(Data records):
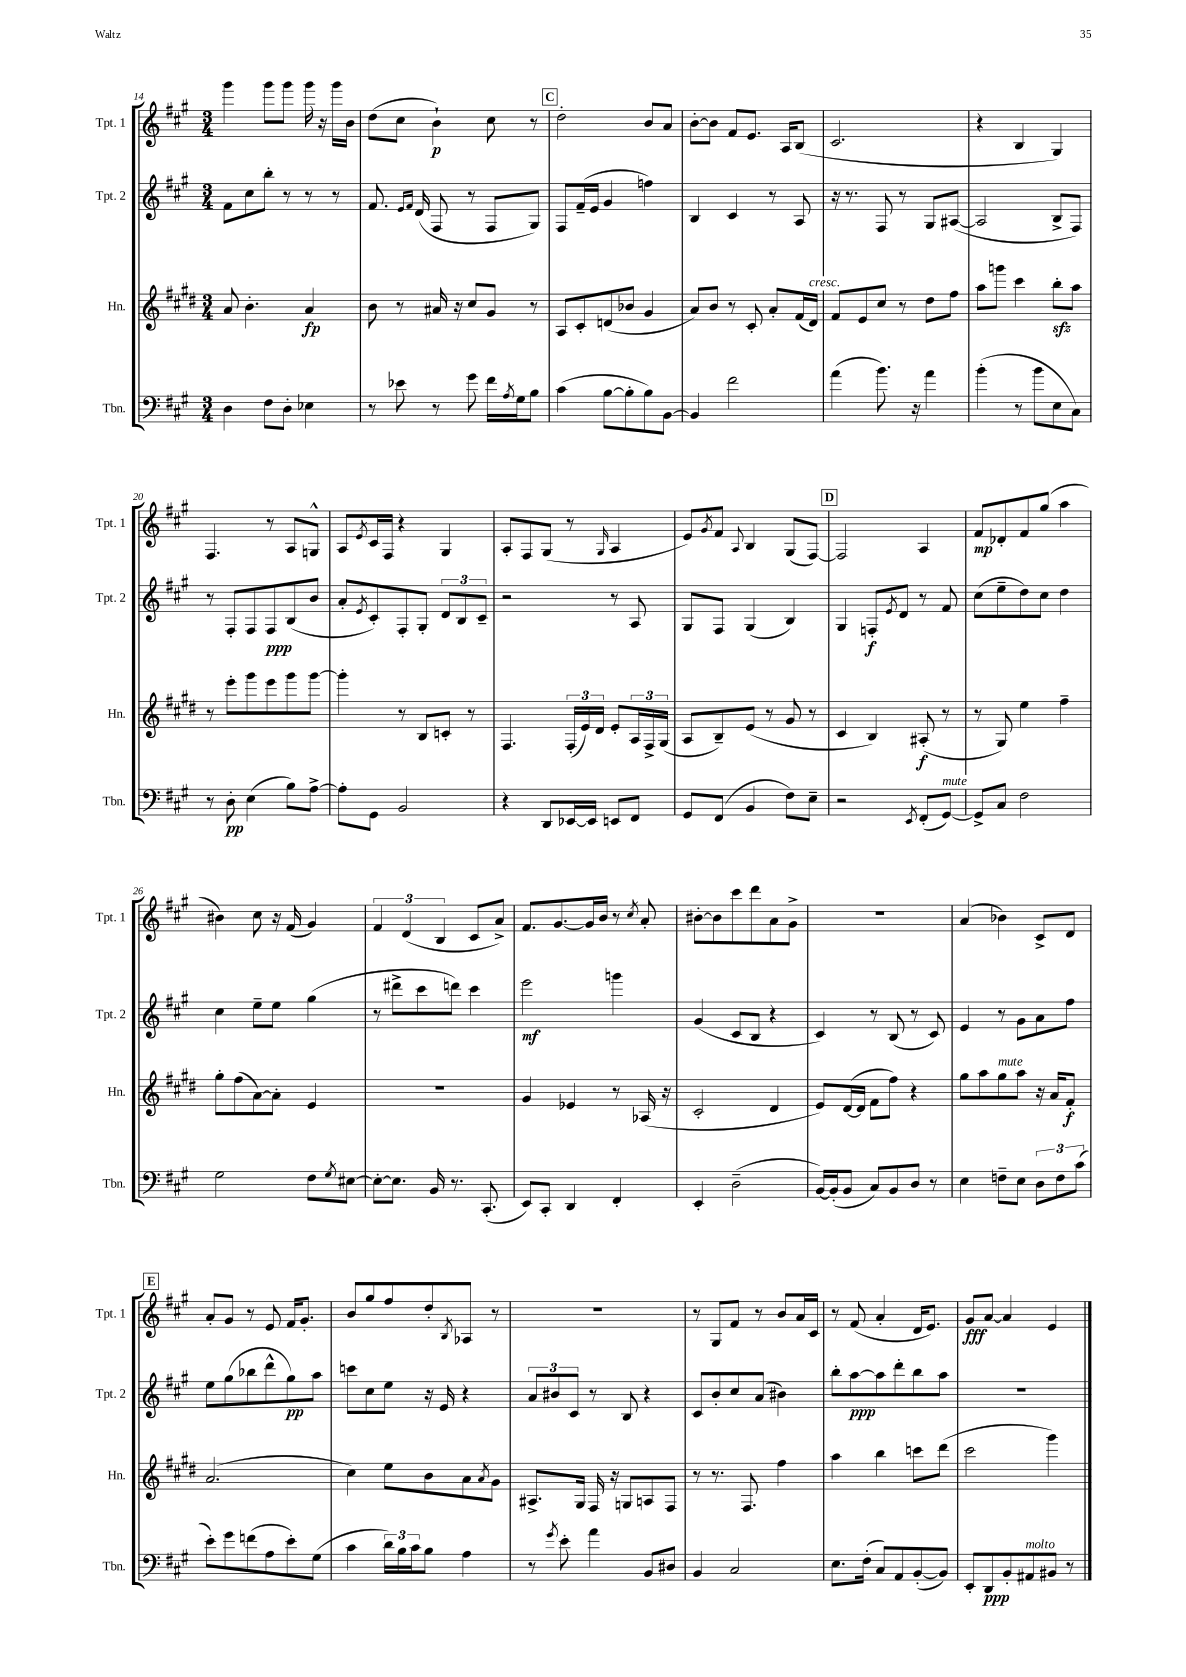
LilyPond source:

<<
\new StaffGroup <<
\new Staff = "s0" \with { instrumentName = "Tpt. 1" shortInstrumentName = "Tpt. 1" } {
    \clef treble \key a \major \numericTimeSignature \time 3/4
    gis'''4 gis'''8 gis'''8 gis'''16 r16 gis'''16 b'16 |
    d''8( cis''8 b'4-!\p) cis''8 r8 |
    \mark \markup { \box "C" } d''2-. b'8 a'8 |
    b'8~-. b'8 fis'8 e'8. a16 b8( |
    cis'2. |
    r4 b4 gis4) |
    fis4. r8 a8 g8-^ |
    a8 \acciaccatura { e'8 } cis'16 fis16 r4 gis4 |
    a8-. fis8 gis8( r8 \grace { gis16 } a4 |
    e'8) \acciaccatura { gis'8 } fis'8 \appoggiatura { a8 } b4 gis8( fis8~) |
    \mark \markup { \box "D" } fis2 a4 |
    fis'8\mp des'8-. fis'8 gis''8( a''4 |
    bis'4) cis''8 r16 fis'16( gis'4) |
    \tuplet 3/2 { fis'4 d'4( b4 } cis'8 a'8->) |
    fis'8. gis'8.~ gis'16 b'16 r8 \acciaccatura { cis''8 } a'8-. |
    bis'8~-. bis'8 cis'''8 d'''8 a'8 gis'8-> |
    R2. |
    a'4( bes'4) cis'8-> d'8 |
    \mark \markup { \box "E" } a'8-. gis'8 r8 e'8 fis'16 gis'8.-. |
    b'8 gis''8 fis''8 d''8-. \acciaccatura { b8 } aes8 r8 |
    r2. |
    r8 gis8 fis'8 r8 b'8 a'16 cis'16 |
    r8 fis'8( a'4-. d'16 e'8.) |
    gis'8\fff a'8~ a'4 e'4 \bar "|." |
}
\new Staff = "s1" \with { instrumentName = "Tpt. 2" shortInstrumentName = "Tpt. 2" } {
    \clef treble \key a \major \numericTimeSignature \time 3/4
    fis'8 cis''8 b''8-. r8 r8 r8 |
    fis'8. \grace { e'16 fis'16 } d'16( fis8 r8 fis8 gis8) |
    \mark \markup { \box "C" } fis8 fis'16--( e'16 gis'4 f''4) |
    b4 cis'4 r8 a8 |
    r16 r8. fis8 r8 gis8 ais8~( |
    ais2 b8-> fis8) |
    r8 fis8-. fis8 fis8\ppp b8( b'8 |
    a'8-. \acciaccatura { e'8 } cis'8-.) fis8-. gis8-. \tuplet 3/2 { d'8 b8 cis'8-- } |
    r2 r8 a8 |
    gis8 fis8 gis4( b4) |
    \mark \markup { \box "D" } gis4 f8-.\f \acciaccatura { e'8 } d'8 r8 fis'8 |
    cis''8( e''8-- d''8) cis''8 d''4 |
    cis''4 e''8-- e''8 gis''4( |
    r8 dis'''8-> cis'''8 d'''8) cis'''4 |
    e'''2\mf g'''4 |
    gis'4( cis'8 b8 r4 |
    cis'4) r8 b8( r8 cis'8) |
    e'4 r8 gis'8 a'8 fis''8 |
    \mark \markup { \box "E" } e''8 gis''8( bes''8 d'''8-^ gis''8\pp) a''8 |
    c'''8 cis''8 e''8 r16 e'16 r4 |
    \tuplet 3/2 { a'8 bis'8 cis'8 } r8 b8 r4 |
    cis'8 b'8-. cis''8 a'8( bis'4) |
    b''8-. a''8~\ppp a''8 d'''8-. b''8 a''8 |
    R2. \bar "|." |
}
\new Staff = "s2" \with { instrumentName = "Hn." shortInstrumentName = "Hn." } {
    \clef treble \key e \major \numericTimeSignature \time 3/4
    a'8 b'4.-. a'4\fp |
    b'8 r8 ais'16 r16 cis''8 gis'8 r8 |
    \mark \markup { \box "C" } a8 cis'8-. d'8( bes'8 gis'4 |
    a'8) b'8 r8 cis'8-. a'8-. fis'16( dis'16^\markup { \italic "cresc." }) |
    fis'8 e'8 cis''8 r8 dis''8 fis''8 |
    a''8 g'''8 cis'''4 b''8-.\sfz a''8 |
    r8 e'''8-. gis'''8 e'''8 gis'''8 gis'''8~ |
    gis'''4-. r8 b8 c'8-. r8 |
    fis4. \tuplet 3/2 { fis16-.( e'16) dis'16 } e'8-. \tuplet 3/2 { a16 fis16-> gis16( } |
    a8 b8--) e'8( r8 gis'8 r8 |
    \mark \markup { \box "D" } cis'4 b4) ais8-.\f( r8 |
    r8 gis8) e''4 fis''4-- |
    gis''8-. fis''8( a'8~) a'8-. e'4 |
    R2. |
    gis'4 ees'4 r8 aes16( r16 |
    cis'2-. dis'4 |
    e'8) dis'16~( dis'16 fis'8 fis''8) r4 |
    gis''8 a''8 gis''8^\markup { \italic "mute" } a''8 r16 a'16 fis'8-.\f |
    \mark \markup { \box "E" } a'2.( |
    cis''4) e''8 b'8 a'8 \acciaccatura { a'8 } gis'8 |
    ais8.-> gis16 fis16 r16 g8 a8 fis8 |
    r8 r8. fis8. fis''4 |
    a''4 b''4 c'''8 dis'''8( |
    cis'''2 gis'''4) \bar "|." |
}
\new Staff = "s3" \with { instrumentName = "Tbn." shortInstrumentName = "Tbn." } {
    \clef bass \key a \major \numericTimeSignature \time 3/4
    d4 fis8 d8-. ees4 |
    r8 ees'8 r8 gis'8 fis'16 \acciaccatura { a8 } gis16 b8 |
    \mark \markup { \box "C" } cis'4( b8~ b8-. b8) b,8~ |
    b,4 fis'2 |
    a'4( b'8.) r16 a'4 |
    b'4-.( r8 b'8 e8 cis8) |
    r8 d8-.\pp e4( b8) a8~-> |
    a8-. gis,8 b,2 |
    r4 d,8 ees,16~ ees,16 e,8 fis,8 |
    gis,8 fis,8( b,4 fis8) e8-- |
    \mark \markup { \box "D" } r2 \acciaccatura { e,8 } fis,8-.( gis,8~^\markup { \italic "mute" }) |
    gis,8-> cis8 fis2 |
    gis2 fis8 \acciaccatura { gis8 } eis8~ |
    eis8~-. eis8. b,16 r8. cis,8.-.( |
    e,8) cis,8-. d,4 fis,4-. |
    e,4-. d2--( |
    b,16~) b,16-.( b,8 cis8) b,8 d8 r8 |
    e4 f8-- e8 \tuplet 3/2 { d8 f8 cis'8( } |
    \mark \markup { \box "E" } e'8-.) gis'8 f'8( a8 e'8-.) gis8( |
    cis'4 \tuplet 3/2 { d'16) b16 cis'16 } b8 a4 |
    r8 \acciaccatura { gis'8 } e'8-. a'4 b,8 dis8 |
    b,4 cis2 |
    e8. fis16-.( cis8) a,8 b,8~-.( b,8) |
    e,8-. d,8\ppp b,8-. ais,8^\markup { \italic "molto" } bis,8 r8 \bar "|." |
}
>>
>>
\layout { \context { \Score currentBarNumber = #14 } }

(Work instructions):
Return each line from the rows above that contains the string "shortInstrumentName", where case counts.

(Full solution):
\new Staff = "s0" \with { instrumentName = "Tpt. 1" shortInstrumentName = "Tpt. 1" } {
\new Staff = "s1" \with { instrumentName = "Tpt. 2" shortInstrumentName = "Tpt. 2" } {
\new Staff = "s2" \with { instrumentName = "Hn." shortInstrumentName = "Hn." } {
\new Staff = "s3" \with { instrumentName = "Tbn." shortInstrumentName = "Tbn." } {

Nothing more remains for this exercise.